[Stored data]
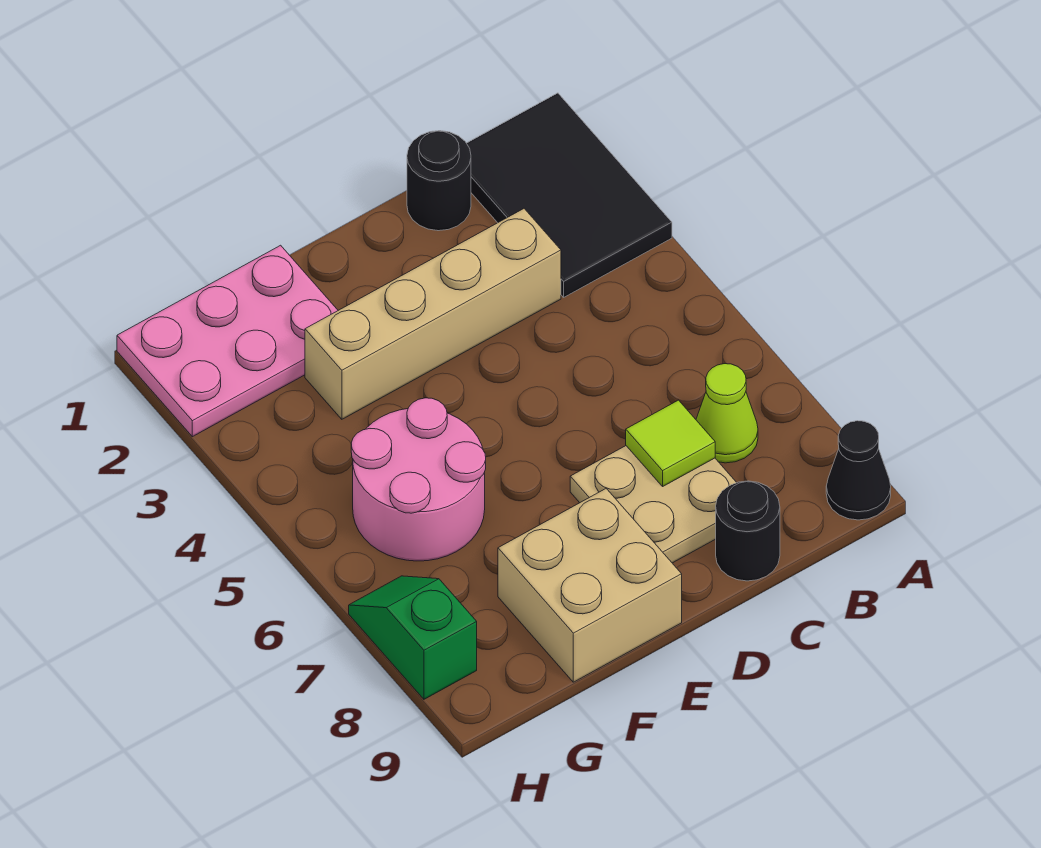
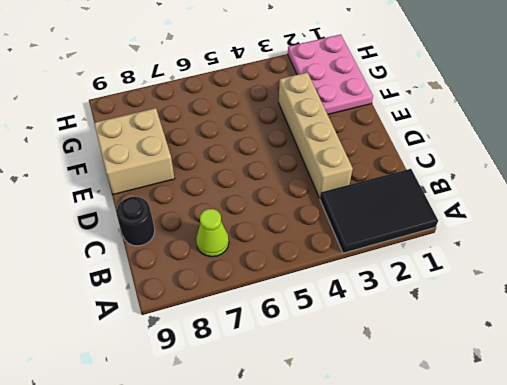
none -> black cone A9 level 1
none -> black round brick C1 level 1
none -> tan plate C7:D8 level 1

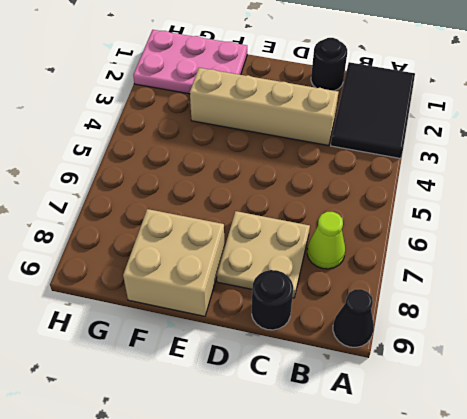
none -> pink round brick F5:G6 level 1
none -> green slope H7:H8 level 1 top 8
none -> lime tile C7 level 2

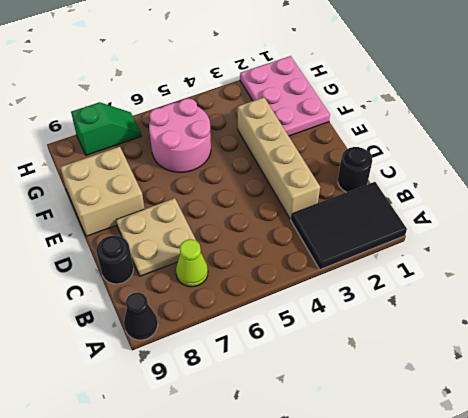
none -> lime tile C7 level 2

ASSIGNMENT: Transcribe the span of lines that runs from the line with "none -> tan plate C7:D8 level 1" to the end of the data, both ends included, exactly, with nothing else and no pictures.

TASK OUTPUT:
none -> tan plate C7:D8 level 1

none -> pink round brick F5:G6 level 1
none -> green slope H7:H8 level 1 top 8
none -> lime tile C7 level 2

none -> lime tile C7 level 2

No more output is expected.